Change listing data
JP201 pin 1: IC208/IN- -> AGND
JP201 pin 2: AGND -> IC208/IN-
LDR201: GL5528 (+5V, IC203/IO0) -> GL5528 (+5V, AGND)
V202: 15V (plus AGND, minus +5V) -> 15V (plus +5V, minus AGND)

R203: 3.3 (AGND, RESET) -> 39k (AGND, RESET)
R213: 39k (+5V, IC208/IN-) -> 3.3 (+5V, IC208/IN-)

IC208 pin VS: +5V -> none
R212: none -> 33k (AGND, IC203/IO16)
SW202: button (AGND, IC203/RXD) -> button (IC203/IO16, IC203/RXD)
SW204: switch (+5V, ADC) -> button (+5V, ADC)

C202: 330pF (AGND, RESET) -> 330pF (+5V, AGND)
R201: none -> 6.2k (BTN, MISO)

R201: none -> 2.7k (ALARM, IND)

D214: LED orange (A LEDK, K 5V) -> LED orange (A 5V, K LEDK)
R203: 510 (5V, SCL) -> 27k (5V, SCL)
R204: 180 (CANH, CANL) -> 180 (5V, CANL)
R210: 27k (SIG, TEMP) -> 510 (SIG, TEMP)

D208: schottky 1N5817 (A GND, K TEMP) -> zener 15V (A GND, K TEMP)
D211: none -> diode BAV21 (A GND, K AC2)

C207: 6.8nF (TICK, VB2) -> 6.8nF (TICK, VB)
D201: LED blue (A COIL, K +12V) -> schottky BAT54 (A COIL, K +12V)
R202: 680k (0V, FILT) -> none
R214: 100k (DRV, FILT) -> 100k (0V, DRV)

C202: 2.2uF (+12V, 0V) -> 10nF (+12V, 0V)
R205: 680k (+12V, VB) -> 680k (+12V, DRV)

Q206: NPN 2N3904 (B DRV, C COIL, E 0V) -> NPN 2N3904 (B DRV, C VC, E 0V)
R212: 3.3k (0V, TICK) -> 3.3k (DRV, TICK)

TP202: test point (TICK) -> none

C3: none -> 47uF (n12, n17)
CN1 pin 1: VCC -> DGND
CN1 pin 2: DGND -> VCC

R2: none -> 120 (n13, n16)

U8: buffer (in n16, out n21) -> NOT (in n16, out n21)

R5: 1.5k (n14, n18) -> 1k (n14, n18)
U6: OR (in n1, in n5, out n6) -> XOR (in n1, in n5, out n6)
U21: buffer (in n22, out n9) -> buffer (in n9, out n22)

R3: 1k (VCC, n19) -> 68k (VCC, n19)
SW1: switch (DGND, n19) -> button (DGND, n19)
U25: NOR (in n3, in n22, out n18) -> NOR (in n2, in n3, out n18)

_Problem requirements_.
Every record should be output precisely as it was given.

_Result_.
JP201 pin 1: IC208/IN- -> AGND
JP201 pin 2: AGND -> IC208/IN-
LDR201: GL5528 (+5V, IC203/IO0) -> GL5528 (+5V, AGND)
V202: 15V (plus AGND, minus +5V) -> 15V (plus +5V, minus AGND)

R203: 3.3 (AGND, RESET) -> 39k (AGND, RESET)
R213: 39k (+5V, IC208/IN-) -> 3.3 (+5V, IC208/IN-)

IC208 pin VS: +5V -> none
R212: none -> 33k (AGND, IC203/IO16)
SW202: button (AGND, IC203/RXD) -> button (IC203/IO16, IC203/RXD)
SW204: switch (+5V, ADC) -> button (+5V, ADC)

C202: 330pF (AGND, RESET) -> 330pF (+5V, AGND)
R201: none -> 6.2k (BTN, MISO)

R201: none -> 2.7k (ALARM, IND)

D214: LED orange (A LEDK, K 5V) -> LED orange (A 5V, K LEDK)
R203: 510 (5V, SCL) -> 27k (5V, SCL)
R204: 180 (CANH, CANL) -> 180 (5V, CANL)
R210: 27k (SIG, TEMP) -> 510 (SIG, TEMP)

D208: schottky 1N5817 (A GND, K TEMP) -> zener 15V (A GND, K TEMP)
D211: none -> diode BAV21 (A GND, K AC2)

C207: 6.8nF (TICK, VB2) -> 6.8nF (TICK, VB)
D201: LED blue (A COIL, K +12V) -> schottky BAT54 (A COIL, K +12V)
R202: 680k (0V, FILT) -> none
R214: 100k (DRV, FILT) -> 100k (0V, DRV)

C202: 2.2uF (+12V, 0V) -> 10nF (+12V, 0V)
R205: 680k (+12V, VB) -> 680k (+12V, DRV)

Q206: NPN 2N3904 (B DRV, C COIL, E 0V) -> NPN 2N3904 (B DRV, C VC, E 0V)
R212: 3.3k (0V, TICK) -> 3.3k (DRV, TICK)

TP202: test point (TICK) -> none

C3: none -> 47uF (n12, n17)
CN1 pin 1: VCC -> DGND
CN1 pin 2: DGND -> VCC

R2: none -> 120 (n13, n16)

U8: buffer (in n16, out n21) -> NOT (in n16, out n21)

R5: 1.5k (n14, n18) -> 1k (n14, n18)
U6: OR (in n1, in n5, out n6) -> XOR (in n1, in n5, out n6)
U21: buffer (in n22, out n9) -> buffer (in n9, out n22)

R3: 1k (VCC, n19) -> 68k (VCC, n19)
SW1: switch (DGND, n19) -> button (DGND, n19)
U25: NOR (in n3, in n22, out n18) -> NOR (in n2, in n3, out n18)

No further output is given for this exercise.